▶ **WORK TO COMPLETE**
Go to the line below containing "grey cube: [351,376,408,443]" and print exactly from there through the line containing "orange shoe: none", both included. Print nothing else.

(Collected data)

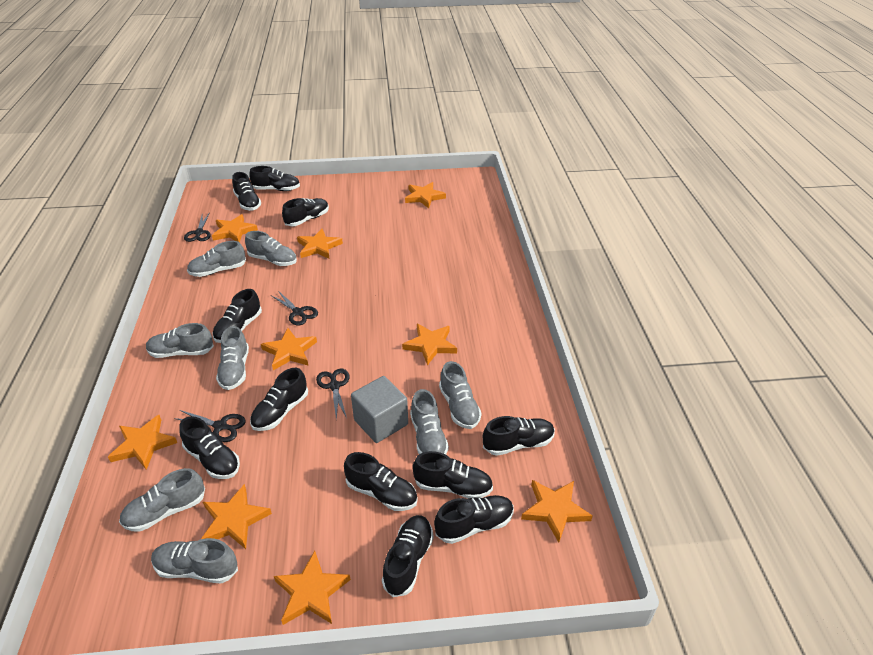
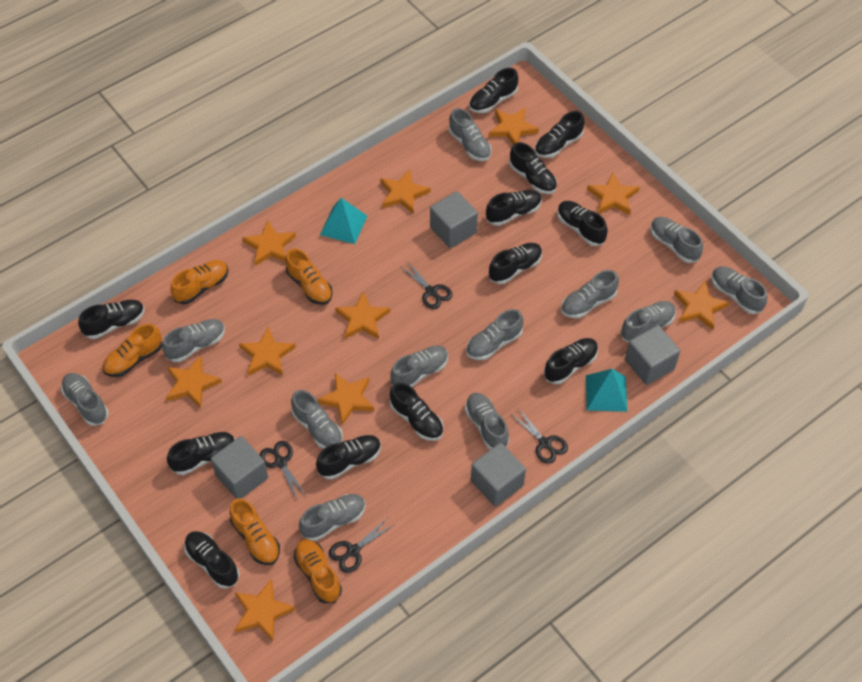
black shoe: [179,416,240,479] [213,289,262,343] [232,172,261,211] [249,166,300,191] [250,368,308,431] [282,198,329,226] [344,452,418,511] [382,515,433,597] [413,451,493,499] [434,495,514,544] [483,416,555,456] = 11 -> [78,300,144,339] [167,432,235,475] [184,531,240,589] [316,435,381,479] [390,382,444,441] [469,68,518,113] [486,190,542,226] [488,243,542,284] [509,142,557,194] [535,111,585,158] [544,338,598,384] [557,201,608,246] = 12
grey cube: [351,376,408,443] = 1 -> [211,436,268,499] [430,191,478,248] [471,443,526,507] [625,325,680,385] = 4
grey shoe: [119,468,205,532] [146,323,214,358] [151,538,238,584] [187,241,246,277] [216,326,249,390] [245,231,297,266] [410,389,449,455] [439,361,482,429] = 8 -> [61,373,109,426] [162,319,225,362] [291,390,343,449] [299,494,366,541] [390,345,448,387] [449,108,492,161] [465,393,509,450] [466,309,523,360] [561,270,619,318] [621,301,676,342] [651,217,703,263] [712,266,767,314] = 12
orange shoe: none = 0 -> [102,324,162,377] [171,260,228,304] [230,498,280,565] [285,248,333,305] [294,539,342,603] = 5
orange star: [108,415,177,470] [201,484,272,549] [212,214,258,242] [261,328,317,370] [274,551,351,625] [297,229,343,259] [402,324,457,365] [405,182,446,208] [521,480,593,542] = 9 -> [166,356,222,408] [235,579,295,641] [239,327,296,376] [242,220,296,266] [317,373,374,425] [335,292,390,339] [380,170,430,213] [489,107,539,145] [587,172,639,215] [674,281,729,330] = 10
turquoise pyramid: none = 0 -> [320,198,367,244] [586,369,627,412] = 2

▶ **WRITTEN REPLY**
grey cube: [351,376,408,443] = 1 -> [211,436,268,499] [430,191,478,248] [471,443,526,507] [625,325,680,385] = 4
grey shoe: [119,468,205,532] [146,323,214,358] [151,538,238,584] [187,241,246,277] [216,326,249,390] [245,231,297,266] [410,389,449,455] [439,361,482,429] = 8 -> [61,373,109,426] [162,319,225,362] [291,390,343,449] [299,494,366,541] [390,345,448,387] [449,108,492,161] [465,393,509,450] [466,309,523,360] [561,270,619,318] [621,301,676,342] [651,217,703,263] [712,266,767,314] = 12
orange shoe: none = 0 -> [102,324,162,377] [171,260,228,304] [230,498,280,565] [285,248,333,305] [294,539,342,603] = 5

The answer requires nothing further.